[Recorded data]
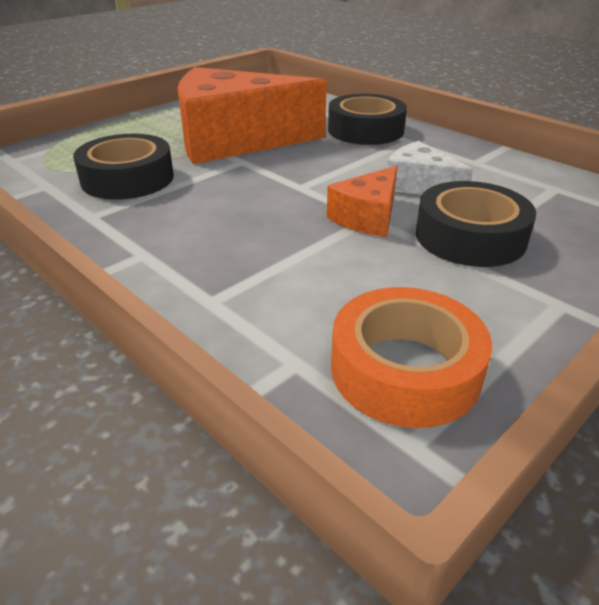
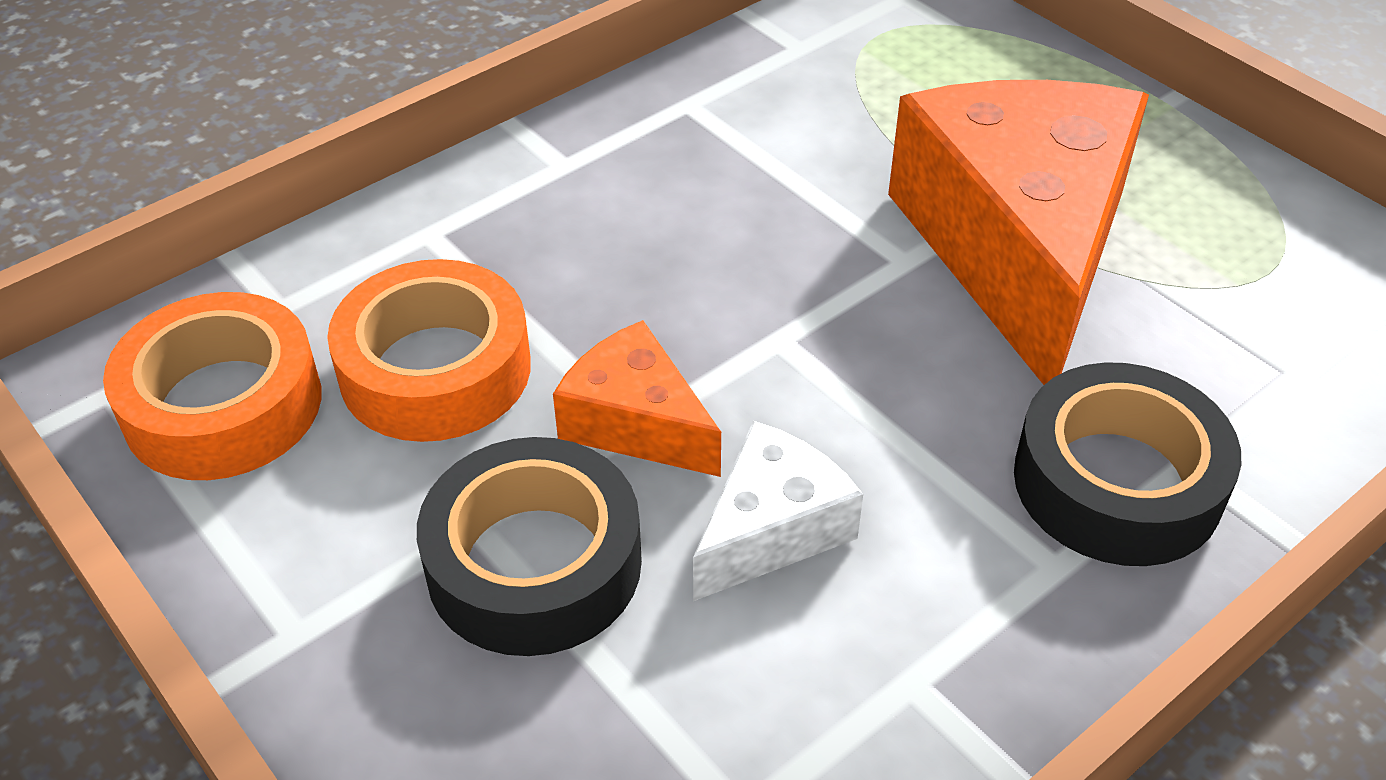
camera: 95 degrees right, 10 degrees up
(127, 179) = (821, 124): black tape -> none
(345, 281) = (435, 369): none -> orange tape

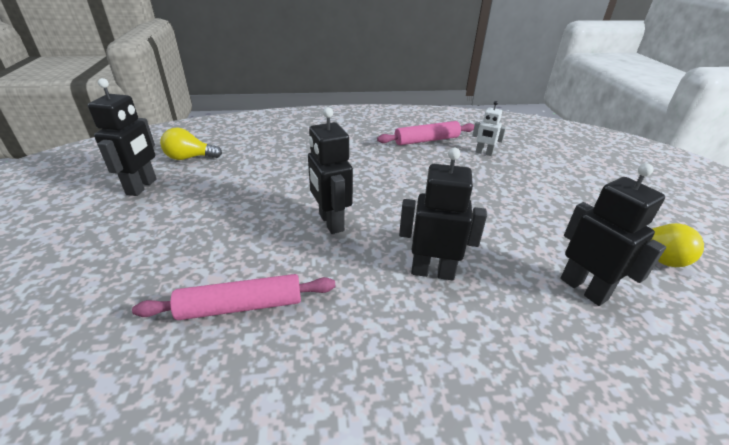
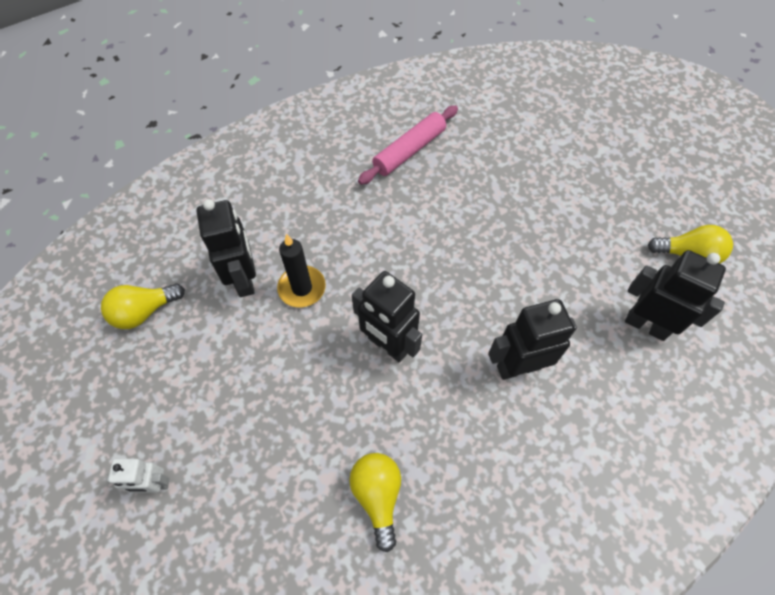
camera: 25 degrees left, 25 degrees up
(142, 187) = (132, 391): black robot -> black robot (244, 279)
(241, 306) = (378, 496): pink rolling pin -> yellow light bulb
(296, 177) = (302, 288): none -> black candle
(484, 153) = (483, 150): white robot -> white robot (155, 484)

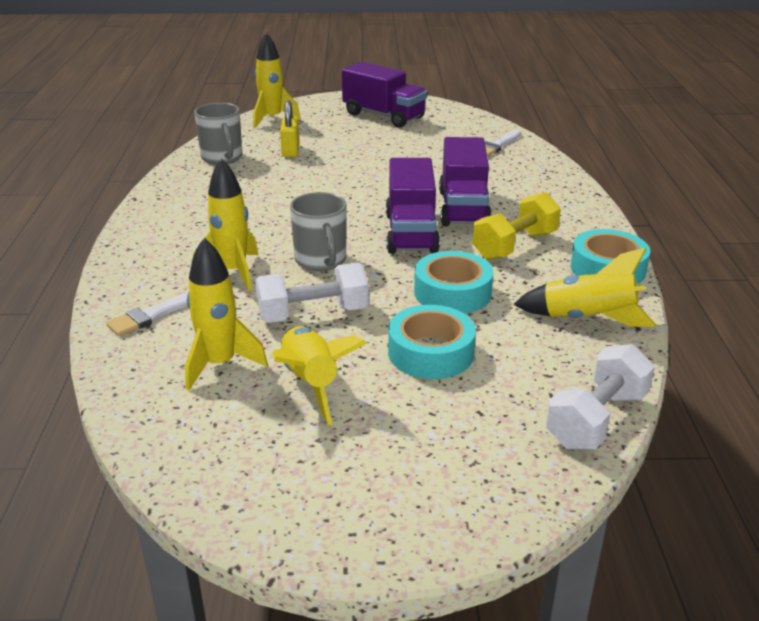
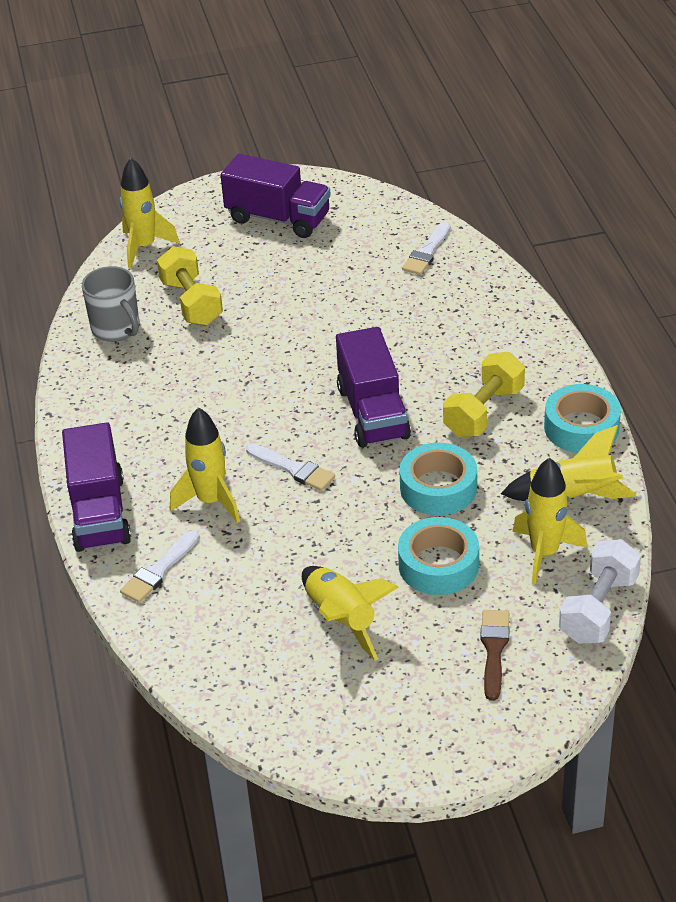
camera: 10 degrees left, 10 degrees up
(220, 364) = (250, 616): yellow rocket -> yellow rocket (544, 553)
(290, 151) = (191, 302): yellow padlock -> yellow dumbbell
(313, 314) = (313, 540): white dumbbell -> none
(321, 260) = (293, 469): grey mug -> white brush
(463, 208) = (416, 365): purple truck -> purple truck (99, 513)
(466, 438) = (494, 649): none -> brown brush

● **What to produce**:
Leave the images out and transcribe the remaining data above word for word.

● **Solution**:
camera: 95 degrees right, 10 degrees up
(127, 179) = (821, 124): black tape -> none
(345, 281) = (435, 369): none -> orange tape

camera: 25 degrees left, 25 degrees up
(142, 187) = (132, 391): black robot -> black robot (244, 279)
(241, 306) = (378, 496): pink rolling pin -> yellow light bulb
(296, 177) = (302, 288): none -> black candle
(484, 153) = (483, 150): white robot -> white robot (155, 484)

camera: 10 degrees left, 10 degrees up
(220, 364) = (250, 616): yellow rocket -> yellow rocket (544, 553)
(290, 151) = (191, 302): yellow padlock -> yellow dumbbell
(313, 314) = (313, 540): white dumbbell -> none
(321, 260) = (293, 469): grey mug -> white brush
(463, 208) = (416, 365): purple truck -> purple truck (99, 513)
(466, 438) = (494, 649): none -> brown brush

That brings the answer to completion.